## PROMPT
Quote, without any change, the line that contains "grey star: 1 -> 2" and all lines that follow it to the end of the data below.

Data entries

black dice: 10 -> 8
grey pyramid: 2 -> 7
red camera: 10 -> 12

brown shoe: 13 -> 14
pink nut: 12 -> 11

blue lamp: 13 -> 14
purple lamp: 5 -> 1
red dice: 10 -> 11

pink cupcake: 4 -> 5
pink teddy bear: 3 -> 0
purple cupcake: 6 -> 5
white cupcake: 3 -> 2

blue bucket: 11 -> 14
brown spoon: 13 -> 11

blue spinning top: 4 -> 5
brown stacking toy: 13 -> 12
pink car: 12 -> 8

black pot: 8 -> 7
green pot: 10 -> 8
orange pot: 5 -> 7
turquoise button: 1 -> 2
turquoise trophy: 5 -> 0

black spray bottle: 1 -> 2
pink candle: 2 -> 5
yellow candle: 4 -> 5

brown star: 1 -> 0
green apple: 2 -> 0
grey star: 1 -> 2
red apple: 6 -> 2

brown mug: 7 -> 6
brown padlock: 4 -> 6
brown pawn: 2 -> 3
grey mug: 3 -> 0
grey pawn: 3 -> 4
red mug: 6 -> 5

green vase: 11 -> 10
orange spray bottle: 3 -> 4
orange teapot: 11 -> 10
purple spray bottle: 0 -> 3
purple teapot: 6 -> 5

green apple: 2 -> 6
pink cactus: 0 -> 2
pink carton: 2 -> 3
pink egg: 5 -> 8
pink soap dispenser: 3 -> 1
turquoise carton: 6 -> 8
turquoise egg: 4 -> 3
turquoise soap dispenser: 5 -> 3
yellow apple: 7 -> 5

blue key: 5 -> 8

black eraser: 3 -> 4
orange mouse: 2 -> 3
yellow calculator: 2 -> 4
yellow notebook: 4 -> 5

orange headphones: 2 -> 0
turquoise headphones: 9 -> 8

## THE ANSWER
grey star: 1 -> 2
red apple: 6 -> 2

brown mug: 7 -> 6
brown padlock: 4 -> 6
brown pawn: 2 -> 3
grey mug: 3 -> 0
grey pawn: 3 -> 4
red mug: 6 -> 5

green vase: 11 -> 10
orange spray bottle: 3 -> 4
orange teapot: 11 -> 10
purple spray bottle: 0 -> 3
purple teapot: 6 -> 5

green apple: 2 -> 6
pink cactus: 0 -> 2
pink carton: 2 -> 3
pink egg: 5 -> 8
pink soap dispenser: 3 -> 1
turquoise carton: 6 -> 8
turquoise egg: 4 -> 3
turquoise soap dispenser: 5 -> 3
yellow apple: 7 -> 5

blue key: 5 -> 8

black eraser: 3 -> 4
orange mouse: 2 -> 3
yellow calculator: 2 -> 4
yellow notebook: 4 -> 5

orange headphones: 2 -> 0
turquoise headphones: 9 -> 8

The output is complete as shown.